WHAT YOU ARE ASKED TO DO: Pictures do not belong in the copy. Write out exactly the lines from the one containing "none -> brown brick A2 level 1" through the end of the data.

*** Begin section ***

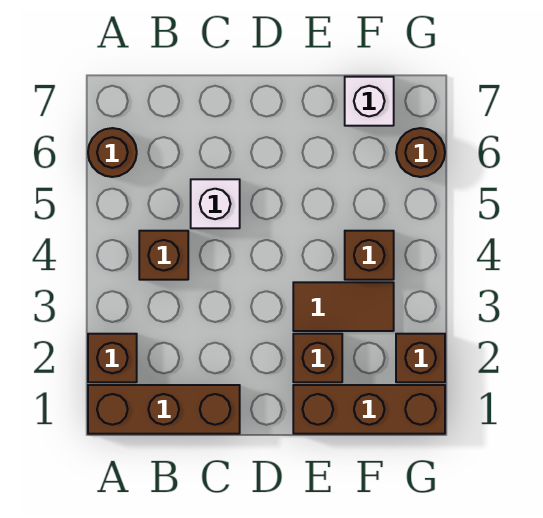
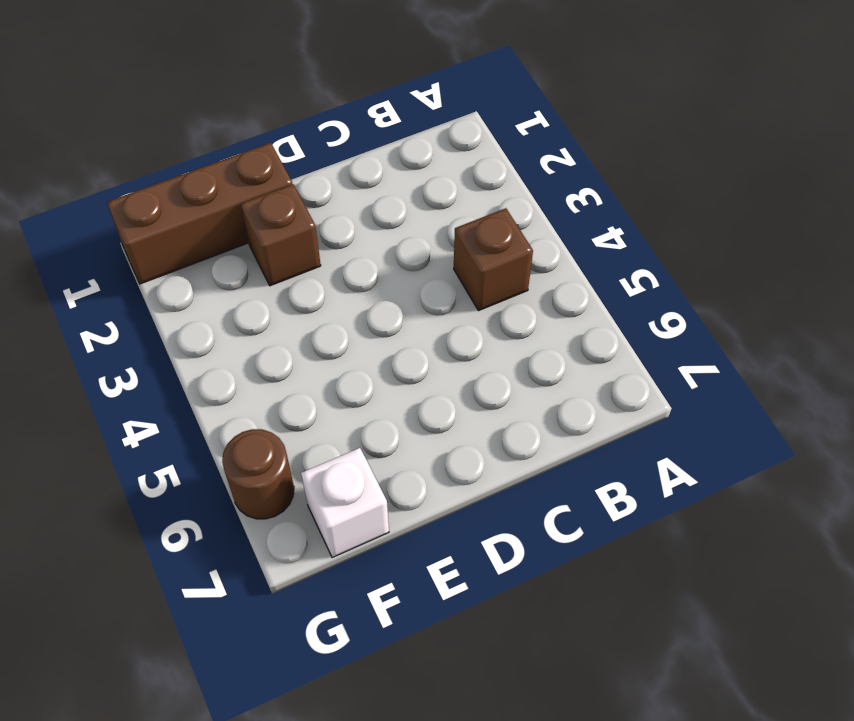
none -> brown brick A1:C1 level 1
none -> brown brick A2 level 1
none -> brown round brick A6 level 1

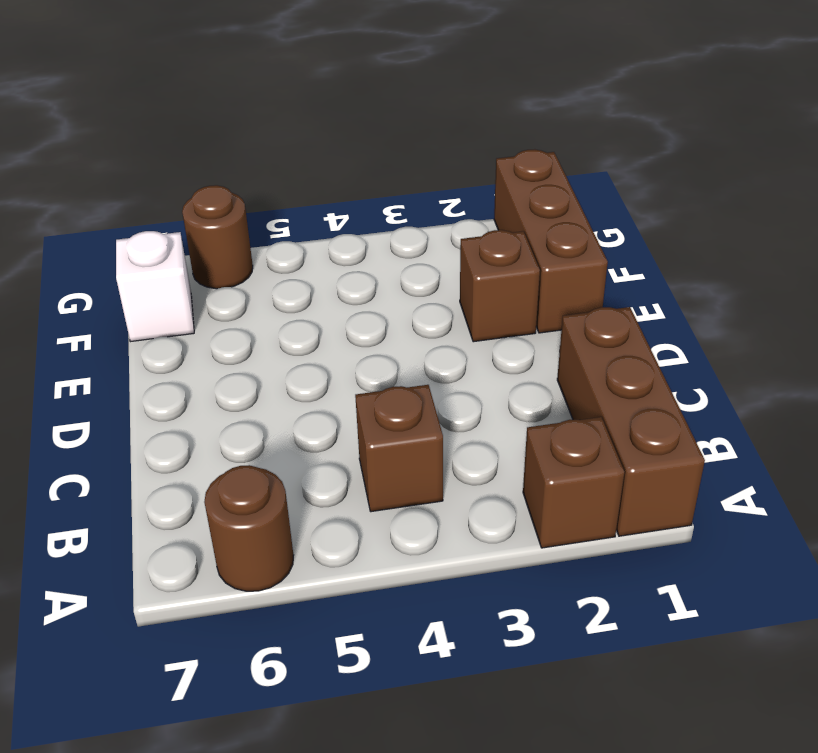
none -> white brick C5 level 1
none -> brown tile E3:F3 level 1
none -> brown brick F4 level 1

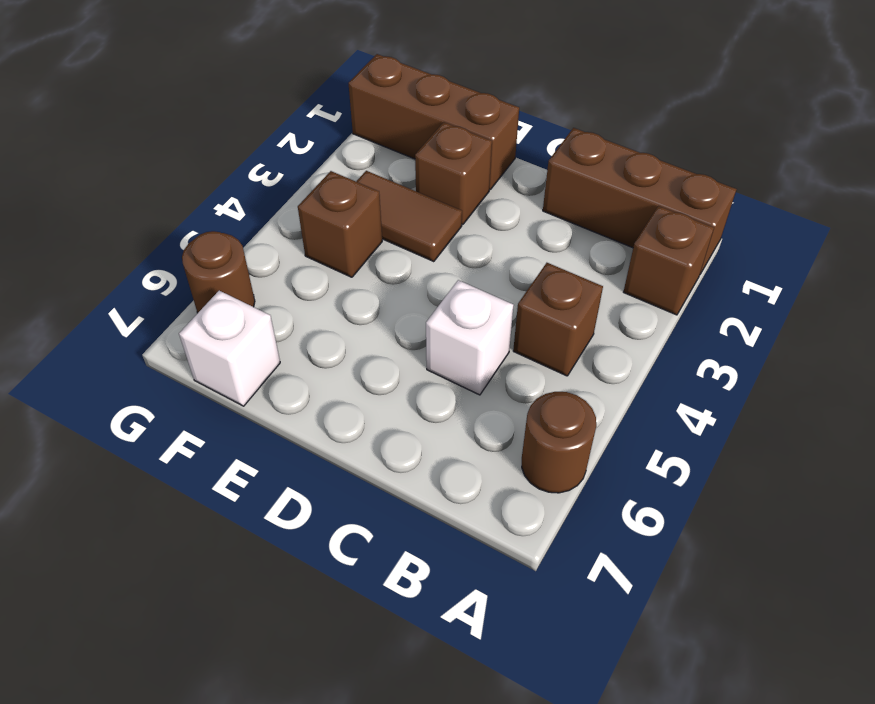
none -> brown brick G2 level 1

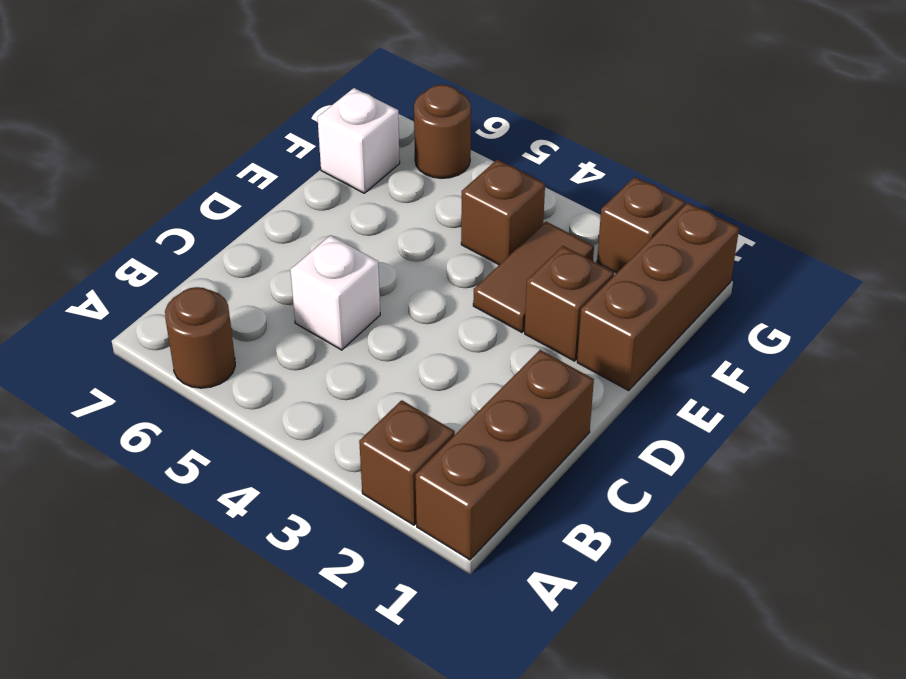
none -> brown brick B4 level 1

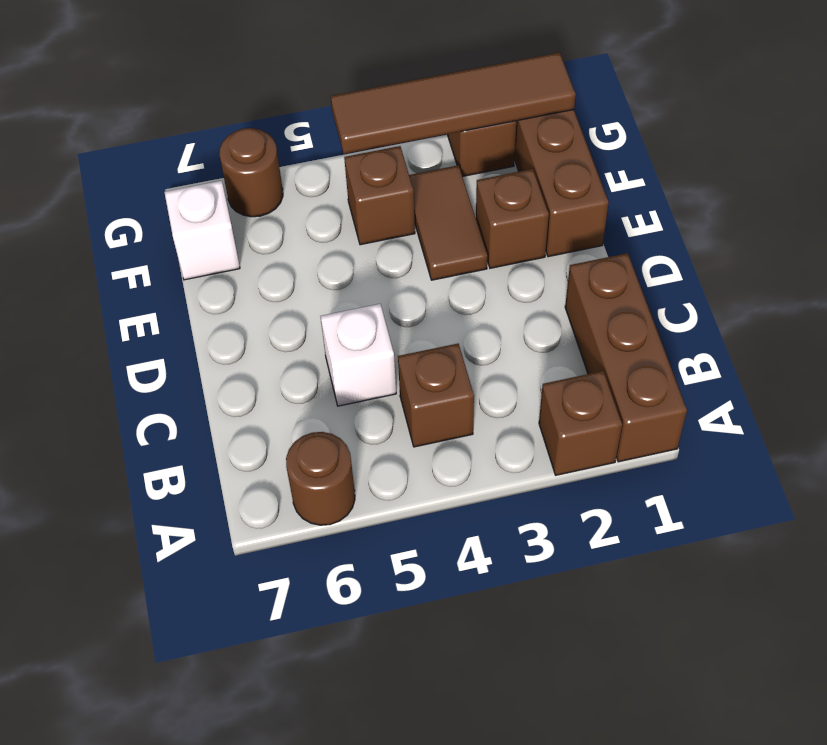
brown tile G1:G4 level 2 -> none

*** End section ***

EXERCISE RESULT:
none -> brown brick A2 level 1
none -> brown round brick A6 level 1

none -> white brick C5 level 1
none -> brown tile E3:F3 level 1
none -> brown brick F4 level 1

none -> brown brick G2 level 1

none -> brown brick B4 level 1

brown tile G1:G4 level 2 -> none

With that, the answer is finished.